(RAW DATA)
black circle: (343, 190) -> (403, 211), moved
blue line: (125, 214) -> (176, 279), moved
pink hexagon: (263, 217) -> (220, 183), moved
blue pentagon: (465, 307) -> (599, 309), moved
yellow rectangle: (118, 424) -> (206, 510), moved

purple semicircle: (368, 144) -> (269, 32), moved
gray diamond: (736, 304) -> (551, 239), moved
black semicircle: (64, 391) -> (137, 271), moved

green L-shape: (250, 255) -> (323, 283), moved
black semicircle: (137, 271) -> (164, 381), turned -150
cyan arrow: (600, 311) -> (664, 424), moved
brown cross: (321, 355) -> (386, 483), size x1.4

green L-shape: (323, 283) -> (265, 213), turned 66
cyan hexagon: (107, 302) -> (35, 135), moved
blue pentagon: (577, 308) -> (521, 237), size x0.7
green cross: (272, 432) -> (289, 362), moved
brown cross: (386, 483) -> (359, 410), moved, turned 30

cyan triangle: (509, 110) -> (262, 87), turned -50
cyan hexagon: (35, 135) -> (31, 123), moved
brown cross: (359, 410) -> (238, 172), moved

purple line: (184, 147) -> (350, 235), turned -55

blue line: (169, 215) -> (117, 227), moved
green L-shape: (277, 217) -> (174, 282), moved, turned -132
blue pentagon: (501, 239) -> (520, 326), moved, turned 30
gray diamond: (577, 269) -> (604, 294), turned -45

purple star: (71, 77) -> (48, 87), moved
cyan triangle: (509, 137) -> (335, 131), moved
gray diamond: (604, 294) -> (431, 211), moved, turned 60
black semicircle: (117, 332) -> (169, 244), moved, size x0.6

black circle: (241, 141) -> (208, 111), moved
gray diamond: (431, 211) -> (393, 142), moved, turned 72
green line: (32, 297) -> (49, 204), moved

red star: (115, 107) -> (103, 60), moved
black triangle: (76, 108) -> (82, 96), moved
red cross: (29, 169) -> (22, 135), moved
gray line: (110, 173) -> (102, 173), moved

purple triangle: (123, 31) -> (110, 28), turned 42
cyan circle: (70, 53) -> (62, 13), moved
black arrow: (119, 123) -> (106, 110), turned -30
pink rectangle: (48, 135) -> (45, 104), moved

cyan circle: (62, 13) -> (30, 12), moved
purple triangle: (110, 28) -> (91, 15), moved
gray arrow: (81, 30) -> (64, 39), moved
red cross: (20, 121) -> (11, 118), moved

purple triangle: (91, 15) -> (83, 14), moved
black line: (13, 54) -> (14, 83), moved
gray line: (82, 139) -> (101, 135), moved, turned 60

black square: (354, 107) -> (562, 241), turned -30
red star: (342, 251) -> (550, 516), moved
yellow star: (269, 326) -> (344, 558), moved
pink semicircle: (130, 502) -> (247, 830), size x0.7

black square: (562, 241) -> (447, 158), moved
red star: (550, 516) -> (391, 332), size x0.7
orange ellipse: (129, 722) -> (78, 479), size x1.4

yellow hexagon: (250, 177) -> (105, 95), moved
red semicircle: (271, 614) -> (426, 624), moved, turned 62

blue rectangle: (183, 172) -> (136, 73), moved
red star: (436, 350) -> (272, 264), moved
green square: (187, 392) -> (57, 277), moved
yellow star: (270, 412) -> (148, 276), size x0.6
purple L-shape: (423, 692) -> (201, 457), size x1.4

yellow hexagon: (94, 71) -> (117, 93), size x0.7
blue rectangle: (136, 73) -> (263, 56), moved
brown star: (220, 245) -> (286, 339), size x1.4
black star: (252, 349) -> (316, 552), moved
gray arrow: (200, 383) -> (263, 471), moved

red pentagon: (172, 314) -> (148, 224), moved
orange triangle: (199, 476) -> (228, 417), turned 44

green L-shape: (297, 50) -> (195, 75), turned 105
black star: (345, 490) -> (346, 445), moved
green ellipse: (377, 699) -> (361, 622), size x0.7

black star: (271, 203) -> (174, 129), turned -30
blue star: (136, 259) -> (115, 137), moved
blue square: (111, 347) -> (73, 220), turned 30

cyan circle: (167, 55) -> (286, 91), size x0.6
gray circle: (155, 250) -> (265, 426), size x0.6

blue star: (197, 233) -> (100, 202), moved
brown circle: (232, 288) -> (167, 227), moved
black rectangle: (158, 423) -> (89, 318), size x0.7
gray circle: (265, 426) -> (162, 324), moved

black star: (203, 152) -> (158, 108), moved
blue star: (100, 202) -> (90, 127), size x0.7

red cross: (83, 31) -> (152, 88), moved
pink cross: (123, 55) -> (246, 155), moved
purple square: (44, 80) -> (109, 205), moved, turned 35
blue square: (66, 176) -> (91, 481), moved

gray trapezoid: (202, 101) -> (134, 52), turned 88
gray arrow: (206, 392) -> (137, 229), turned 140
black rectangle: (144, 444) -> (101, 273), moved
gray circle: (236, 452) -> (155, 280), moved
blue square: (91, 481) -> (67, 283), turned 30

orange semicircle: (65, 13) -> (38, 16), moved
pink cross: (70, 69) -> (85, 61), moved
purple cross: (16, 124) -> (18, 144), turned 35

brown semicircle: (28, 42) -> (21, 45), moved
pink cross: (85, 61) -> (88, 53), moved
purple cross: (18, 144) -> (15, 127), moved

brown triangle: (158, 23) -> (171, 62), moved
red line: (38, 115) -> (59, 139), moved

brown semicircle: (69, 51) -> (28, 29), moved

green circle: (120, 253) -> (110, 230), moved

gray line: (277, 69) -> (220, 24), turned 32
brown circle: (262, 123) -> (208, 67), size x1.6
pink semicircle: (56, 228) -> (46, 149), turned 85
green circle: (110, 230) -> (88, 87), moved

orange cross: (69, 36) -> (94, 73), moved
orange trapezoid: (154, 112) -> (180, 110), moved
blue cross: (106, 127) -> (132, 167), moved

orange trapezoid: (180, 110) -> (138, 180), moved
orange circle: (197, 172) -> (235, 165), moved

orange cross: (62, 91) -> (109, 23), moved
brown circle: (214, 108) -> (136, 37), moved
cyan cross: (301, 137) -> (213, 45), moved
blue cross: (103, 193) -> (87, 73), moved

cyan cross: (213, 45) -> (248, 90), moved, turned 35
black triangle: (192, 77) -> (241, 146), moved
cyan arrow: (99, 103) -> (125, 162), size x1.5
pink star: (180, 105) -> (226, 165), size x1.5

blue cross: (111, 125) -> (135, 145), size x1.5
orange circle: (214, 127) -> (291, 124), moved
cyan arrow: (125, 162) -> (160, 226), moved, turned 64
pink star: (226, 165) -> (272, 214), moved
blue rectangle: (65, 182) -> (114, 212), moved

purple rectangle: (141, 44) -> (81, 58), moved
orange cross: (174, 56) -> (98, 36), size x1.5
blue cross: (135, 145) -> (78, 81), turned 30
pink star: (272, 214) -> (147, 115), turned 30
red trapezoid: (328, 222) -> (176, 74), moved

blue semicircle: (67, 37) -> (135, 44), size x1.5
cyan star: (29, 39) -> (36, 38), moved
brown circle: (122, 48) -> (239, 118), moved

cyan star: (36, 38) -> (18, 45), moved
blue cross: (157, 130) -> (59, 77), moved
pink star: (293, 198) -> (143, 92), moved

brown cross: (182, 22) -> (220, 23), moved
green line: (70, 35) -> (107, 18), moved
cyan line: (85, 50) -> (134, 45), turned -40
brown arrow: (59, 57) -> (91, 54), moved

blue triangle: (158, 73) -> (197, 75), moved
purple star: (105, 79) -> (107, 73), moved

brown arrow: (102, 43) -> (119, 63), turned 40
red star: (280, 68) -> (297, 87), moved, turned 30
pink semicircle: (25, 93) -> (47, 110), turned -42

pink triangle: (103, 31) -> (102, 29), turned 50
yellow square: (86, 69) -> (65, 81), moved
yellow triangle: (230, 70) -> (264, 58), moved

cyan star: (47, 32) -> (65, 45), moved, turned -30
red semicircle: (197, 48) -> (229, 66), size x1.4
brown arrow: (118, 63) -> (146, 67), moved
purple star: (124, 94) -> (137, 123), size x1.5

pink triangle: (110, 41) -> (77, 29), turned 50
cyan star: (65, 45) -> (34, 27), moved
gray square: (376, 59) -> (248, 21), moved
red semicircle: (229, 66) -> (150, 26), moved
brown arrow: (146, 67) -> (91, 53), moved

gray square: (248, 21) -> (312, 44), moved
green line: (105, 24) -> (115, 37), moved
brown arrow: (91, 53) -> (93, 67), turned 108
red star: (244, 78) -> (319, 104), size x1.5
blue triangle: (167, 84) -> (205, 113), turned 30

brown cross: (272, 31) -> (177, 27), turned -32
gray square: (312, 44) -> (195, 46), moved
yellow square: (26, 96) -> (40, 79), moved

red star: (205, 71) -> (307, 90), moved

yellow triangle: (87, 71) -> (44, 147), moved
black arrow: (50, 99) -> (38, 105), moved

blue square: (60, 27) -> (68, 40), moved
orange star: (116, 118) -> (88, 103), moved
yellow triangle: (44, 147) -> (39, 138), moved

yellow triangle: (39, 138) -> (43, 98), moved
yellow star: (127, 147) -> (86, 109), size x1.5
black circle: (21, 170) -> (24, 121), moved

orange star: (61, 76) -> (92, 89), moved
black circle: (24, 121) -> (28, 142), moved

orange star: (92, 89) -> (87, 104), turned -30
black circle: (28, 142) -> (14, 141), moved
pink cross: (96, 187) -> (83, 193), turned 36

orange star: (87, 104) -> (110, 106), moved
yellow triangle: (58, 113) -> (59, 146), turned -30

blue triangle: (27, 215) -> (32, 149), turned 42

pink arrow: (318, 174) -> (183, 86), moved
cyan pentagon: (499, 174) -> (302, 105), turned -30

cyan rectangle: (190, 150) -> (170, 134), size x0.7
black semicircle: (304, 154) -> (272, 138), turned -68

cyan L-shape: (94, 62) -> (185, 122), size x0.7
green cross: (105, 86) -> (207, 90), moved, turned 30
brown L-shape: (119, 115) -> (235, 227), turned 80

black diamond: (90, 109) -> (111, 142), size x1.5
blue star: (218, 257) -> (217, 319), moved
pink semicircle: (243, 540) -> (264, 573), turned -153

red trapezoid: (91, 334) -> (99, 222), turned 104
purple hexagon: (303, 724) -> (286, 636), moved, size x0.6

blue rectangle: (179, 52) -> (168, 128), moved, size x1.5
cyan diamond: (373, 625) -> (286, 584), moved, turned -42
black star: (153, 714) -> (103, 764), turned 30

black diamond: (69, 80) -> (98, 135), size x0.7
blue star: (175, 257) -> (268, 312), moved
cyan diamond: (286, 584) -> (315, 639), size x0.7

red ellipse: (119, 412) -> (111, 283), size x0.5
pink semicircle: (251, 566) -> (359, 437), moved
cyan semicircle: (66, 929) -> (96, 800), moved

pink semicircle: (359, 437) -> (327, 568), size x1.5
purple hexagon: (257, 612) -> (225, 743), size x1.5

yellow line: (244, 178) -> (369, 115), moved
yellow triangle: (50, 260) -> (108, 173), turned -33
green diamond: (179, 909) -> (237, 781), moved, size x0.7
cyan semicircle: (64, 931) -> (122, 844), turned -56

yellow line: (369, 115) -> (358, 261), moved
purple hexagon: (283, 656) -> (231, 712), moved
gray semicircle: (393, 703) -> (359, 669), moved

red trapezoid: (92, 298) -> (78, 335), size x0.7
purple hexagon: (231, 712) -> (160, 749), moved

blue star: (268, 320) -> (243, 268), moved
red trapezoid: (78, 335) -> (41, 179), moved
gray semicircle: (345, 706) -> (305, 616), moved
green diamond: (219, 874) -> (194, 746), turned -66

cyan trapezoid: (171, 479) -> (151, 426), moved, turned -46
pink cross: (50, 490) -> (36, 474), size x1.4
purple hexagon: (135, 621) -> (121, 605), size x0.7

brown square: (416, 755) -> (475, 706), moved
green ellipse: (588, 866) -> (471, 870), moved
(End RAW DATA)
DIRECTIONS → Retype only this portion of the data above: the line containing "orange cross: (62, 91) -> (109, 23), moved", the line containing "cyan arrow: (99, 103)", and all lines between them, exactly.

SOLUTION →
orange cross: (62, 91) -> (109, 23), moved
brown circle: (214, 108) -> (136, 37), moved
cyan cross: (301, 137) -> (213, 45), moved
blue cross: (103, 193) -> (87, 73), moved

cyan cross: (213, 45) -> (248, 90), moved, turned 35
black triangle: (192, 77) -> (241, 146), moved
cyan arrow: (99, 103) -> (125, 162), size x1.5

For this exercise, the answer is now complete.